#### Records supplied ####
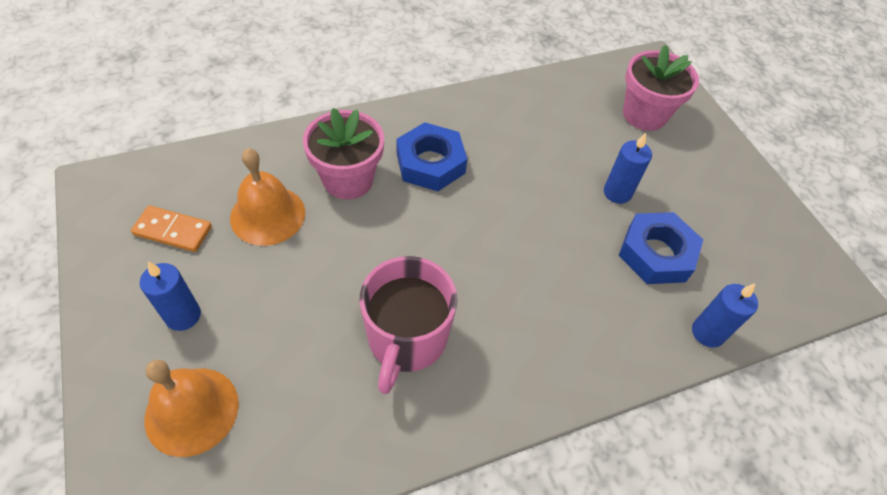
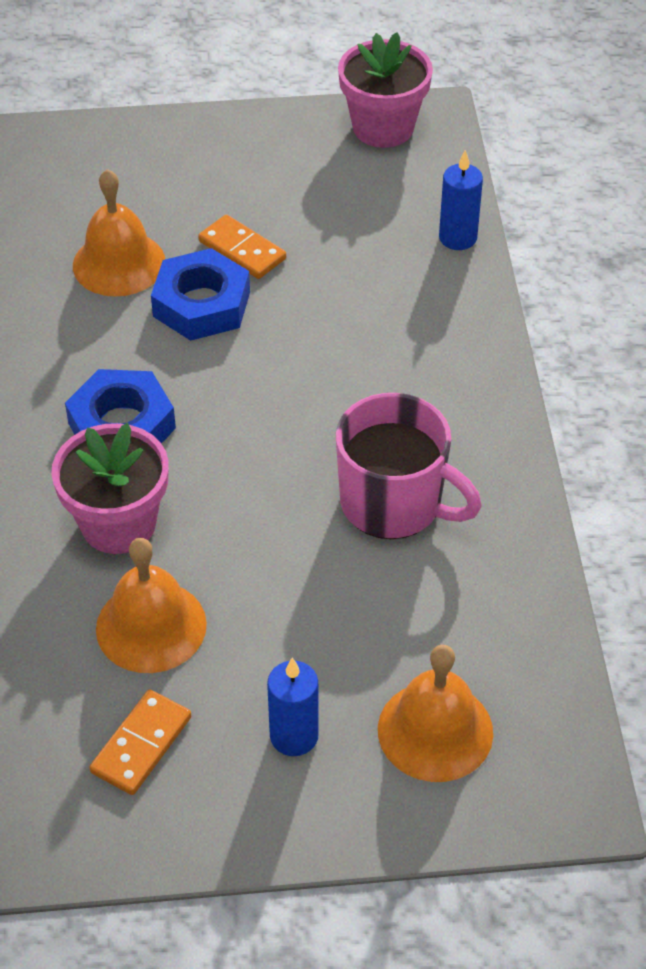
camera: 70 degrees left, 5 degrees down
(570, 130) = (119, 263): none -> orange bell
(617, 193) = (242, 250): blue candle -> orange domino
(644, 115) = (120, 182): pink flower pot -> pink flower pot (383, 127)
(656, 253) = (344, 244): blue nut -> blue nut (202, 304)

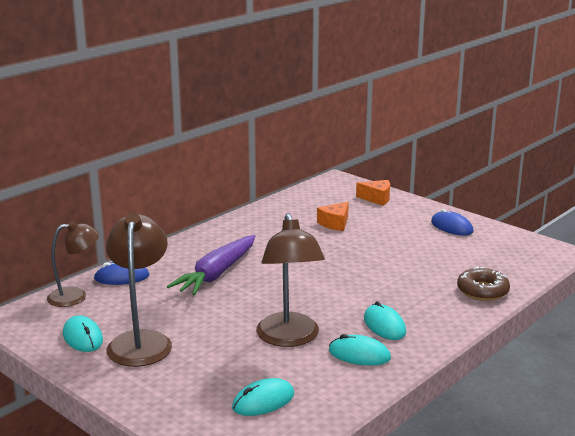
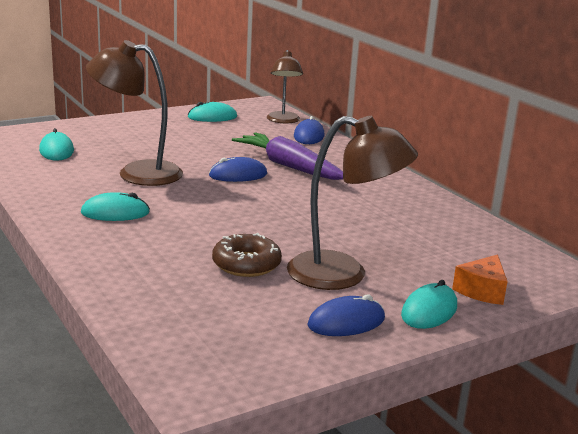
camera: 105 degrees right, 0 degrees up
(141, 341) = (188, 130): brown lamp -> brown lamp (343, 274)
(255, 292) = (238, 175): none -> blue mouse
(335, 223) = (394, 242): orange cheese -> none
(359, 354) = (77, 192): turquoise mouse -> turquoise mouse (429, 311)
(482, 291) = (133, 284): brown donut -> brown donut (246, 264)

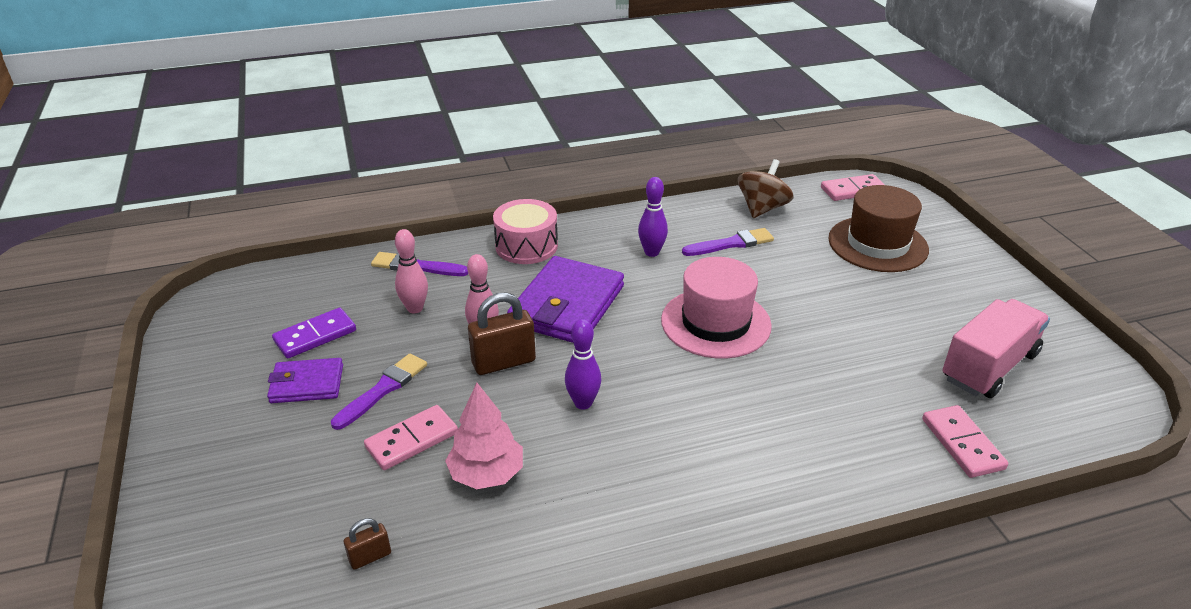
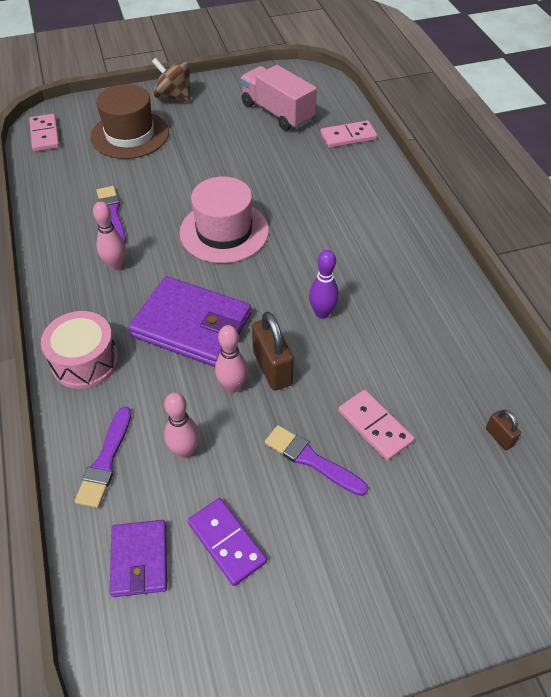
camera: 90 degrees left, 15 degrees up
(307, 384) = (306, 532): purple wallet -> purple wallet (139, 559)
(486, 474) = (405, 370): pink tree -> none
(651, 252) = (116, 265): purple bowling pin -> pink bowling pin
(762, 208) = (59, 190): brown spinning top -> brown spinning top (174, 97)

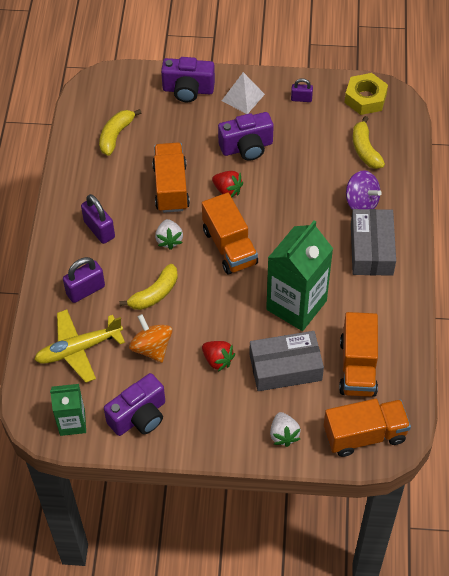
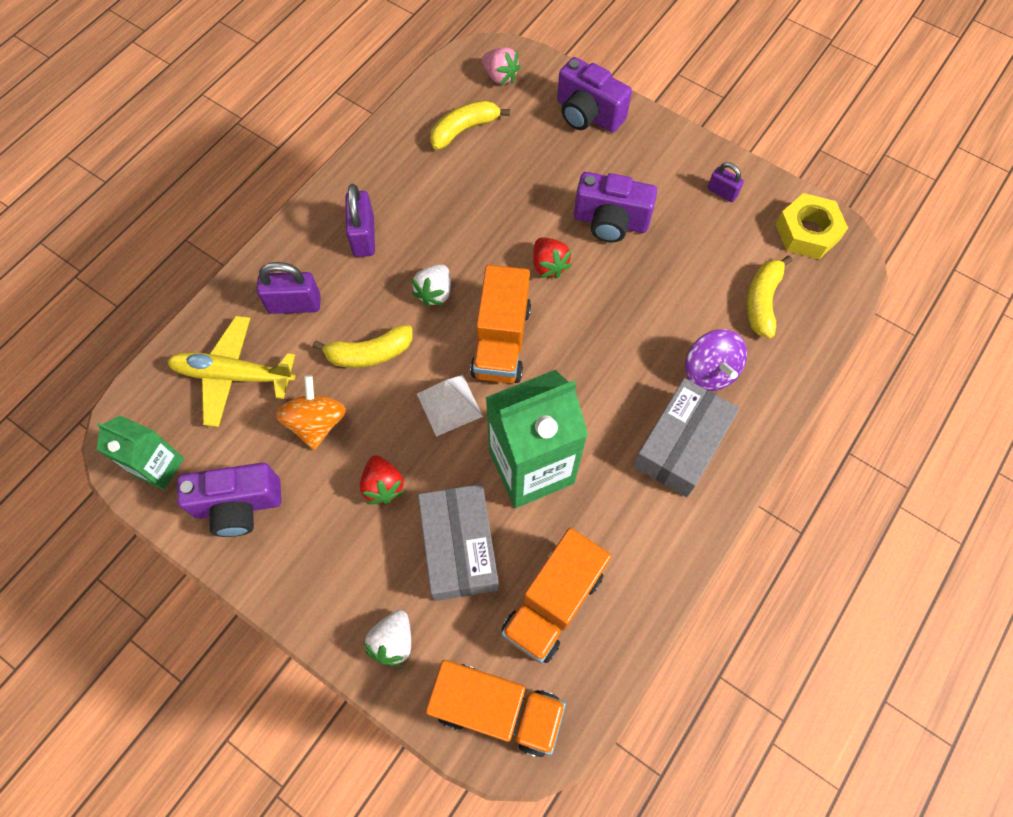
camera: 30 degrees right, 10 degrees up
(115, 92) = (500, 76): none -> pink strawberry
(171, 187) = (483, 227): orange truck -> none
(243, 97) = (649, 155): white pyramid -> white pyramid (449, 405)
(285, 367) = (459, 547): grey box -> grey box turned 60 degrees clockwise

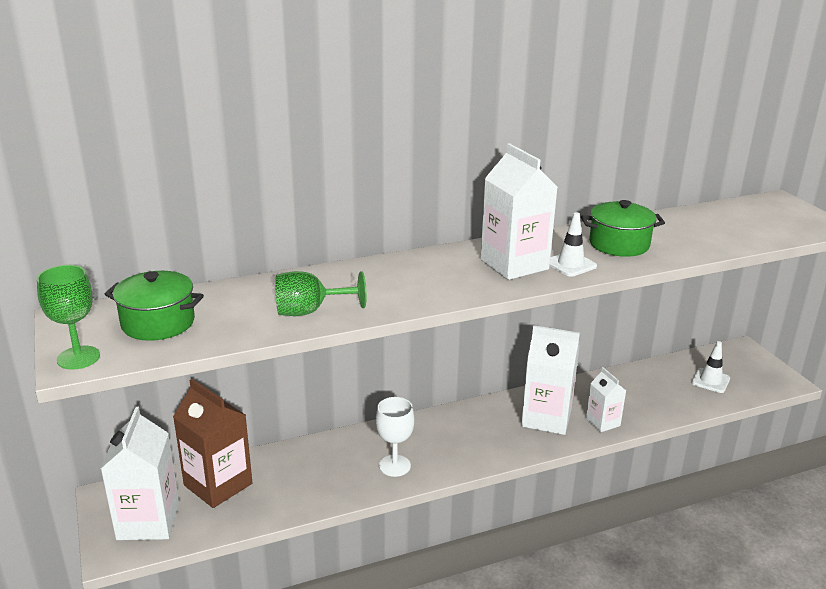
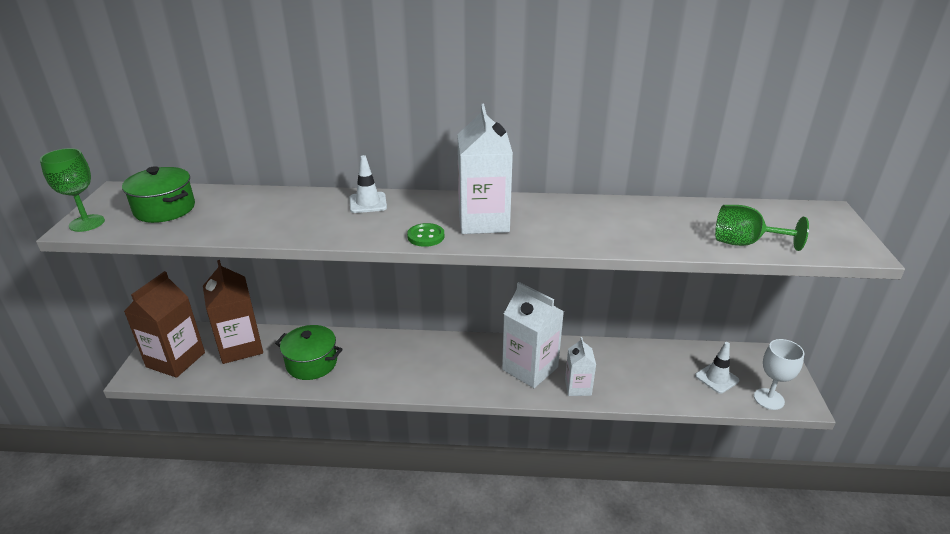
camera: 25 degrees right, 5 degrees up
(148, 521) = (176, 360): white carton -> brown carton
(309, 311) = (275, 225): green goblet -> green goblet (744, 243)
(394, 466) = (374, 372): white goblet -> white goblet (769, 399)
(477, 289) = (426, 236): none -> green button
(570, 264) = (534, 232): white traffic cone -> white traffic cone (368, 203)
(619, 244) = (603, 223): green pot -> green pot (311, 363)

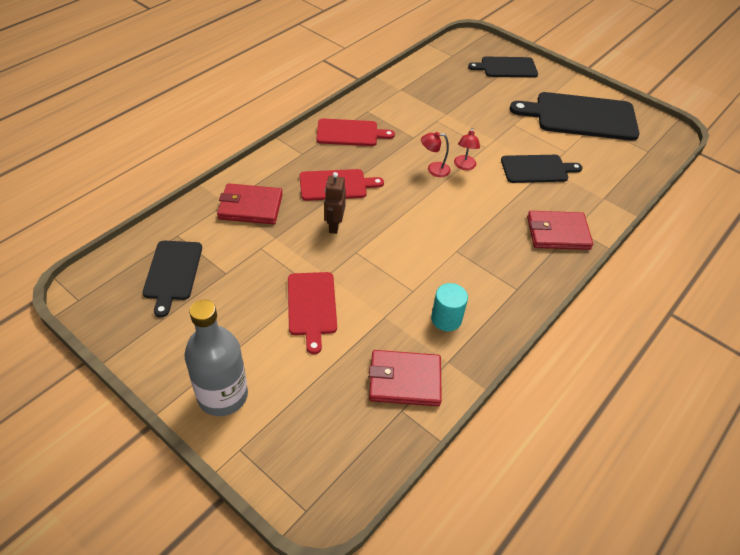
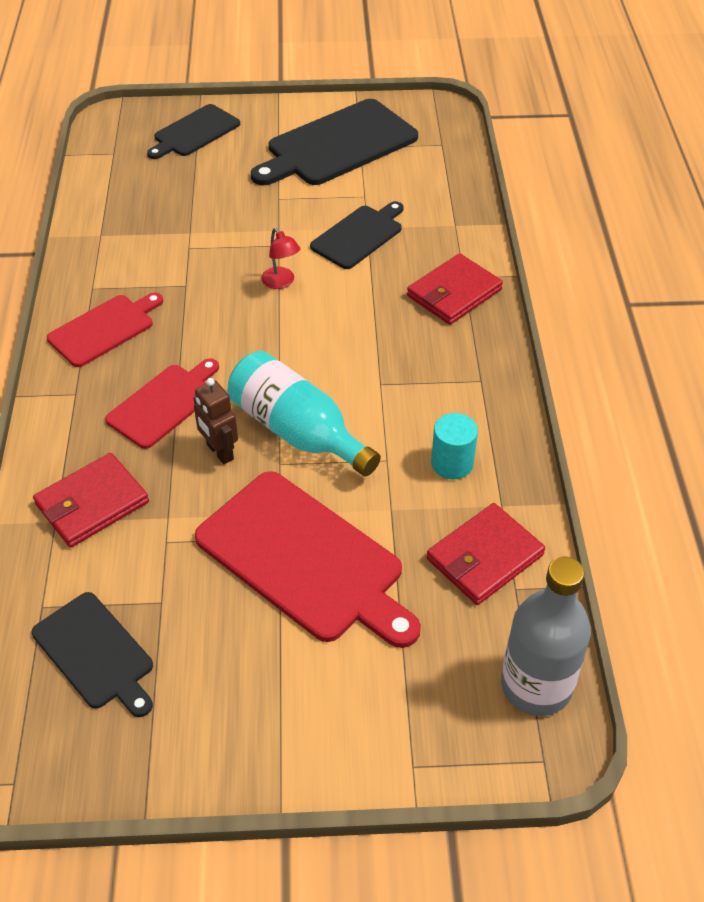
camera: 40 degrees left, 0 degrees up
(223, 395) = (328, 731): grey bottle -> grey bottle (536, 685)
(312, 306) = (304, 559): red cutting board -> red cutting board, size x1.71
(384, 243) = (297, 431): none -> turquoise bottle
(433, 169) = (253, 309): red lamp -> none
####
■ What the task asks ■
Scan the lines above for the word "purple", then copy each line that has it.

■ Result for this exercise ■
(307, 384) = (306, 532): purple wallet -> purple wallet (139, 559)
(651, 252) = (116, 265): purple bowling pin -> pink bowling pin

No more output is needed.